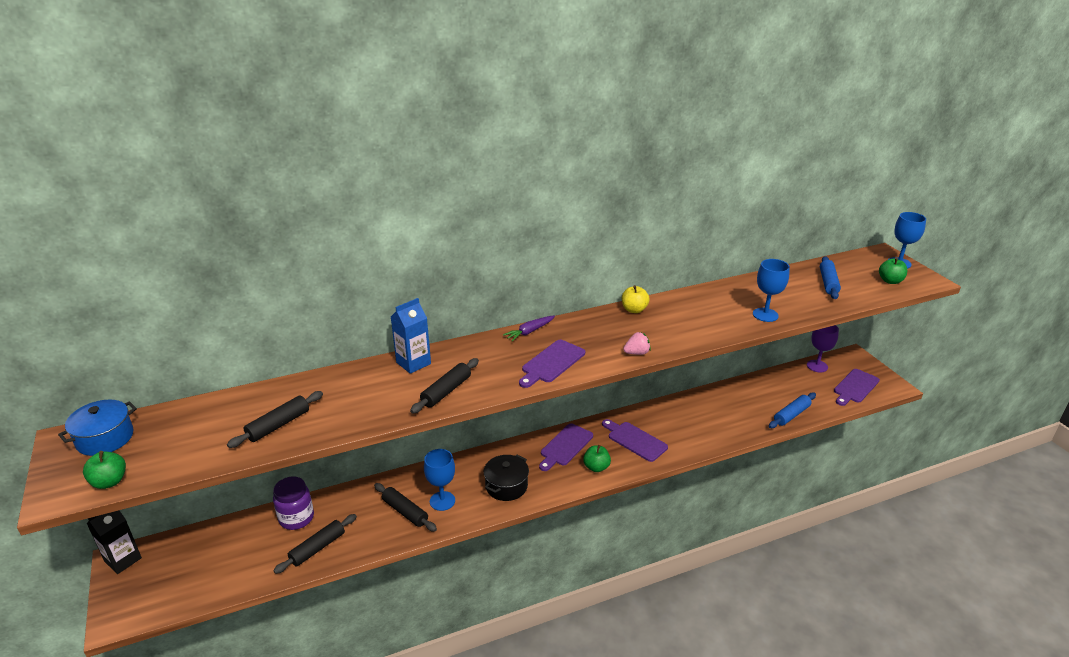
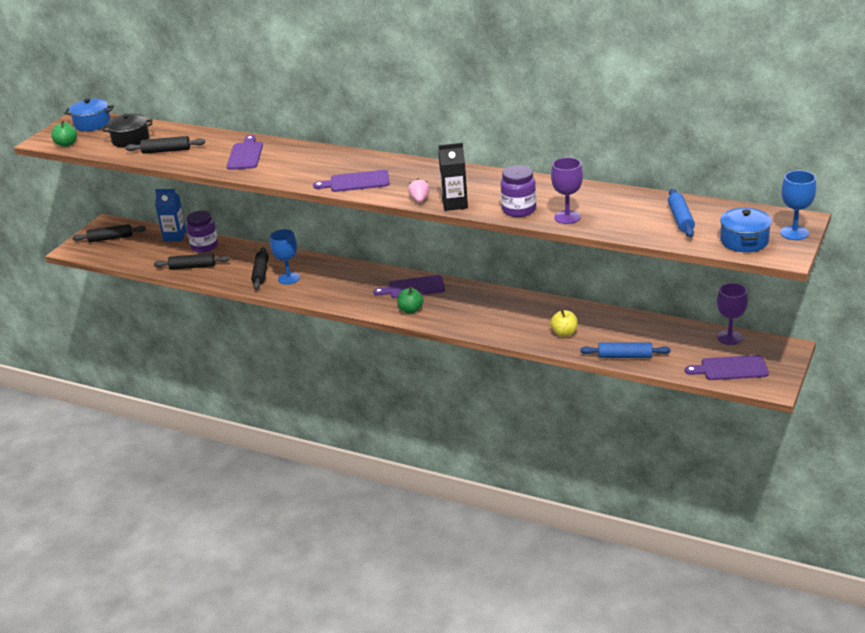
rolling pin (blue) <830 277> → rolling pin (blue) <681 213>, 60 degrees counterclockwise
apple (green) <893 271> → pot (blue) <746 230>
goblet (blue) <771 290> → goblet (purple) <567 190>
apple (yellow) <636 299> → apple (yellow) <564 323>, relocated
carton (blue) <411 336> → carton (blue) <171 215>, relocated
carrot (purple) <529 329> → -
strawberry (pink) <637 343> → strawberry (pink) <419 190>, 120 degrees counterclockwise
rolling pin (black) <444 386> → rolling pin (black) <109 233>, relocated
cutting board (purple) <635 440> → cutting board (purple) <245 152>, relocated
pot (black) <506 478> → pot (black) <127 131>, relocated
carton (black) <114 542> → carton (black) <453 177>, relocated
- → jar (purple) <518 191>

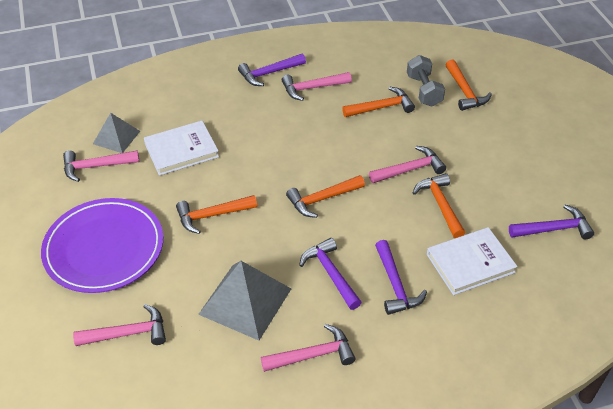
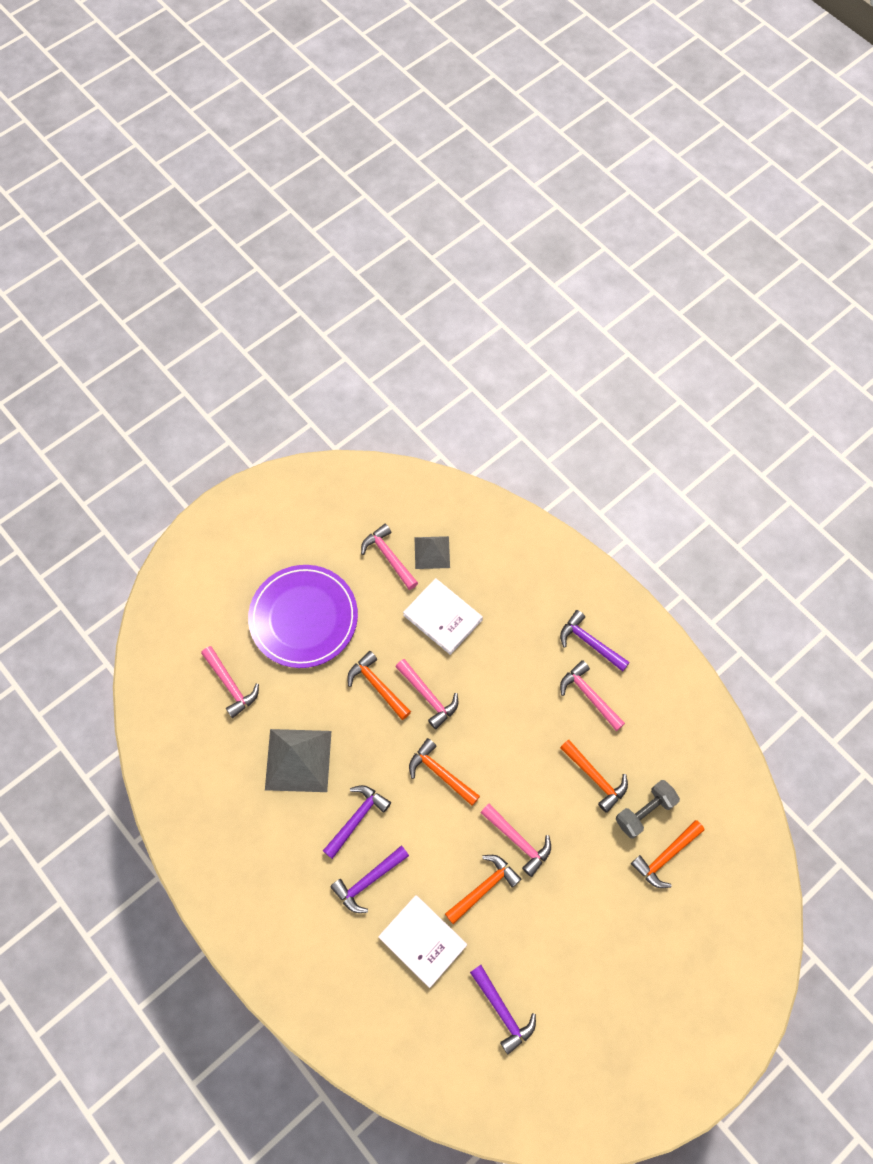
hammer (pink) <308 348> → hammer (pink) <427 694>, relocated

--------

WHAT IS BEING ASKED :: Only the pictures are to be left out; the rest of the material above should be printed verbatim.

ANSWER TO THIS PROBLEM ::
rolling pin (blue) <830 277> → rolling pin (blue) <681 213>, 60 degrees counterclockwise
apple (green) <893 271> → pot (blue) <746 230>
goblet (blue) <771 290> → goblet (purple) <567 190>
apple (yellow) <636 299> → apple (yellow) <564 323>, relocated
carton (blue) <411 336> → carton (blue) <171 215>, relocated
carrot (purple) <529 329> → -
strawberry (pink) <637 343> → strawberry (pink) <419 190>, 120 degrees counterclockwise
rolling pin (black) <444 386> → rolling pin (black) <109 233>, relocated
cutting board (purple) <635 440> → cutting board (purple) <245 152>, relocated
pot (black) <506 478> → pot (black) <127 131>, relocated
carton (black) <114 542> → carton (black) <453 177>, relocated
- → jar (purple) <518 191>

hammer (pink) <308 348> → hammer (pink) <427 694>, relocated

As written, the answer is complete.